-- EXERCISE DATA follows --

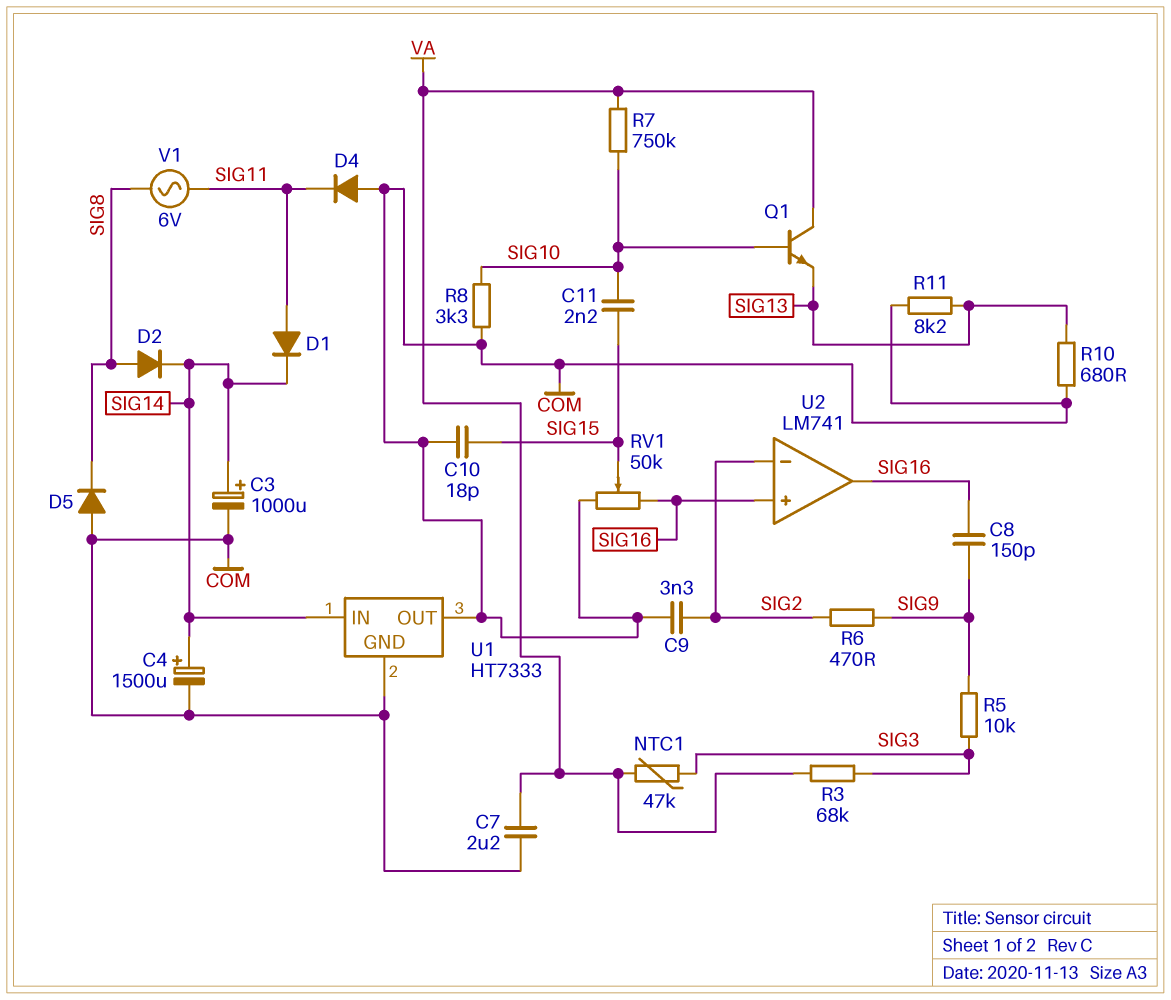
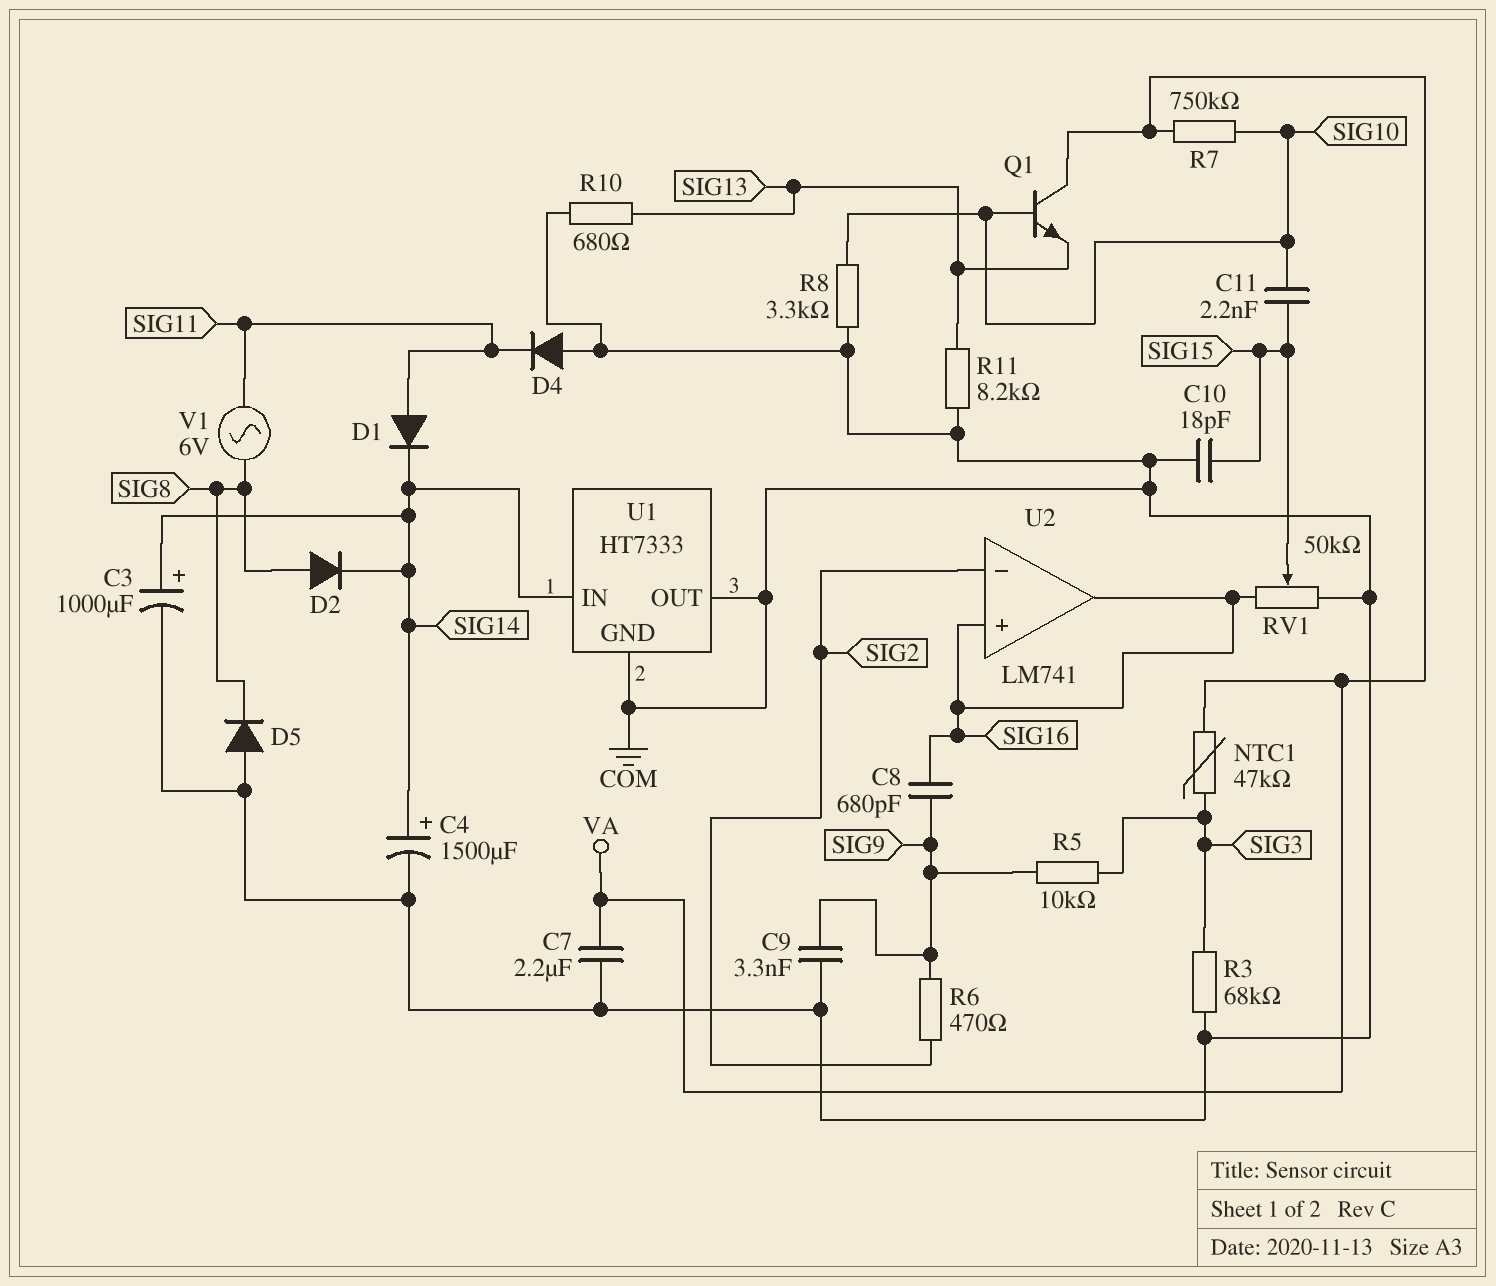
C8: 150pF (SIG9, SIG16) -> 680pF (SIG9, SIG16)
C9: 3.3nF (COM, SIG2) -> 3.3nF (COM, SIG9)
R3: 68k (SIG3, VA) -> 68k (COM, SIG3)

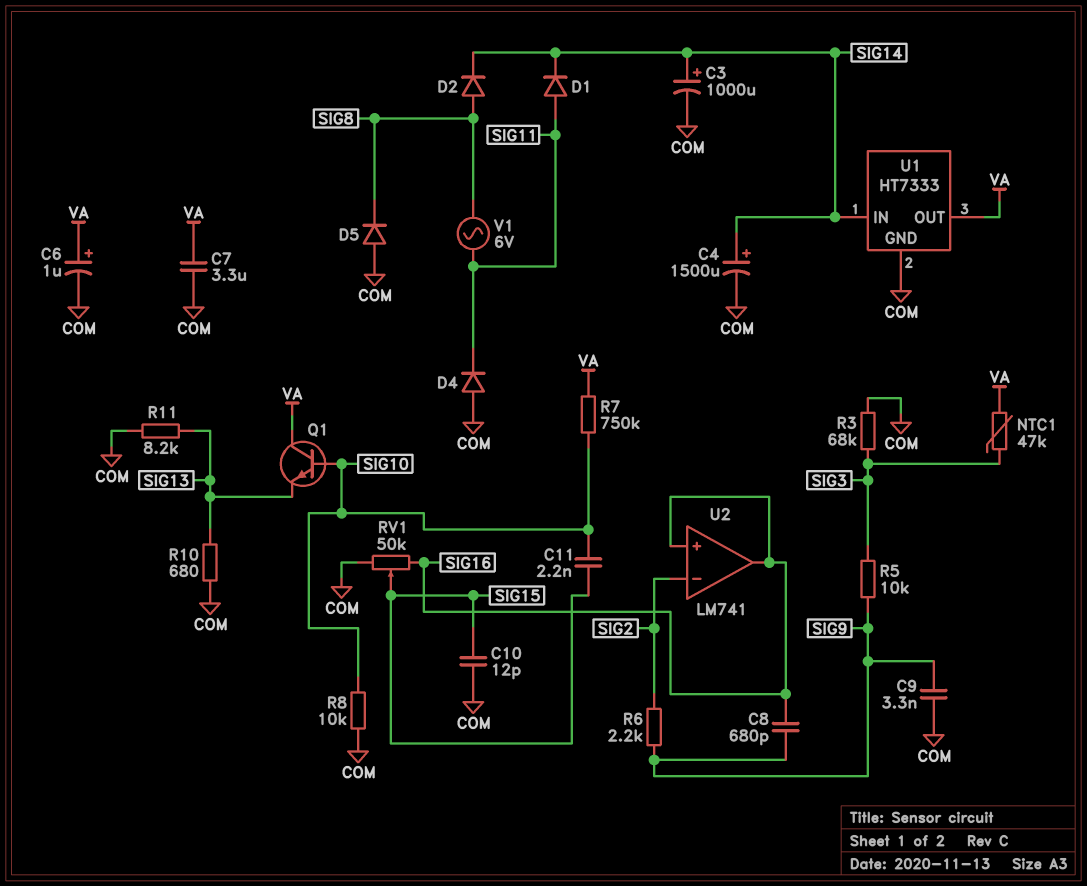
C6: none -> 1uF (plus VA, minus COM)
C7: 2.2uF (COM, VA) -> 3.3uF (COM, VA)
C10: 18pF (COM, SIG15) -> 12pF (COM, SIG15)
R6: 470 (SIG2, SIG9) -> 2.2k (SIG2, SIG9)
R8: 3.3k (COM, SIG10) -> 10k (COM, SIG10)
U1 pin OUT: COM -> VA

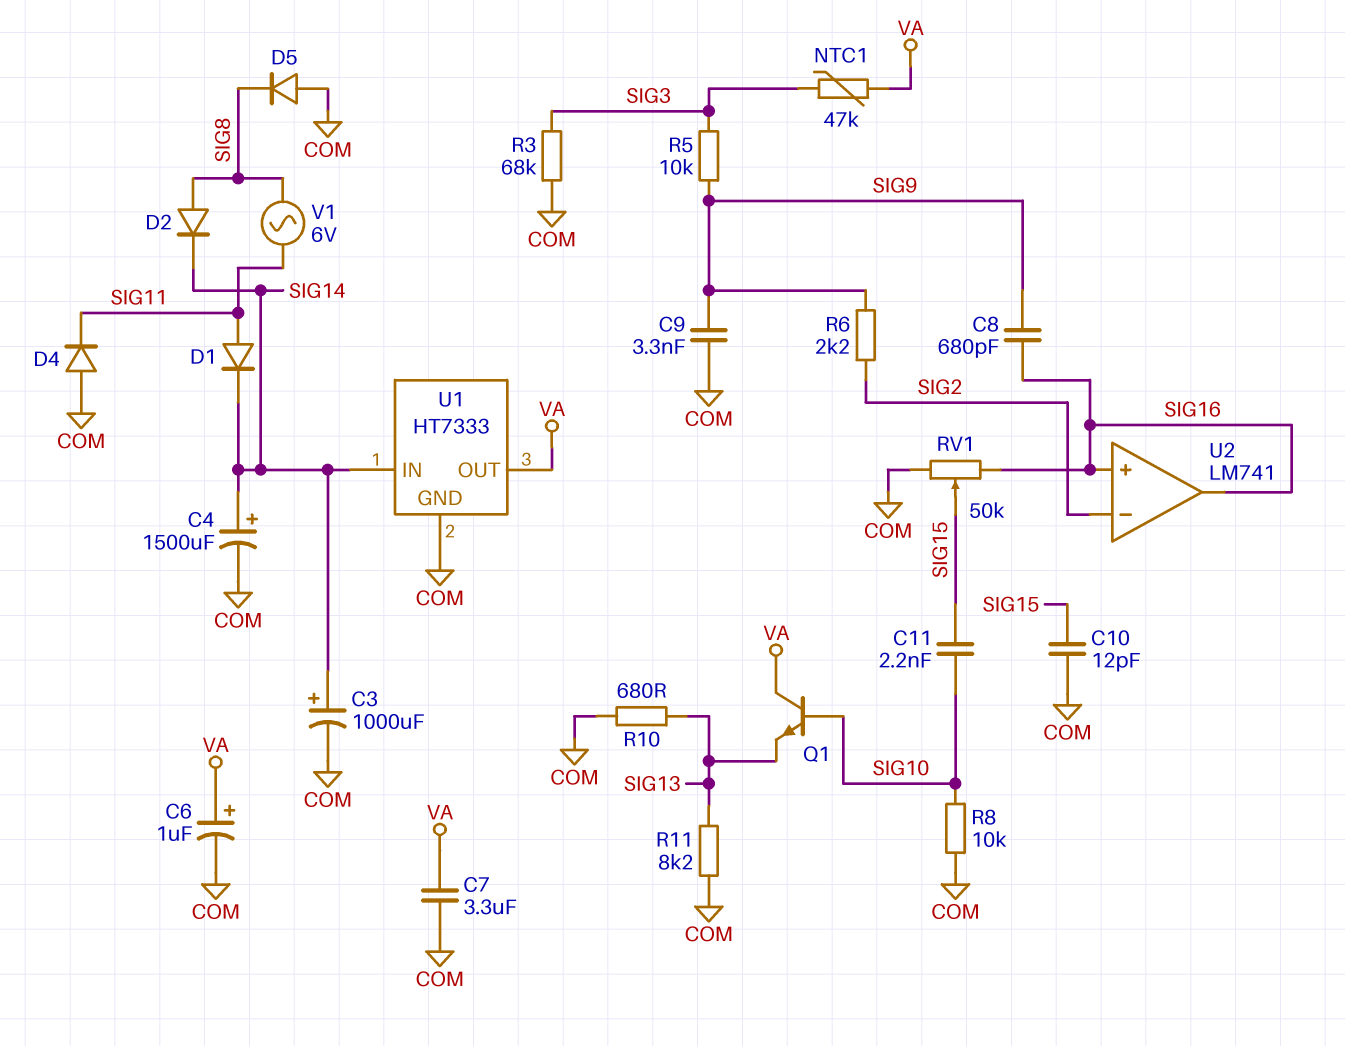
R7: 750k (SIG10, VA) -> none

-- EXERCISE DATA concluded --

» PROBLEM DETAILS
Only lines with the word "none" count here; copy every one from the records.

» EXERCISE RESULT
C6: none -> 1uF (plus VA, minus COM)
R7: 750k (SIG10, VA) -> none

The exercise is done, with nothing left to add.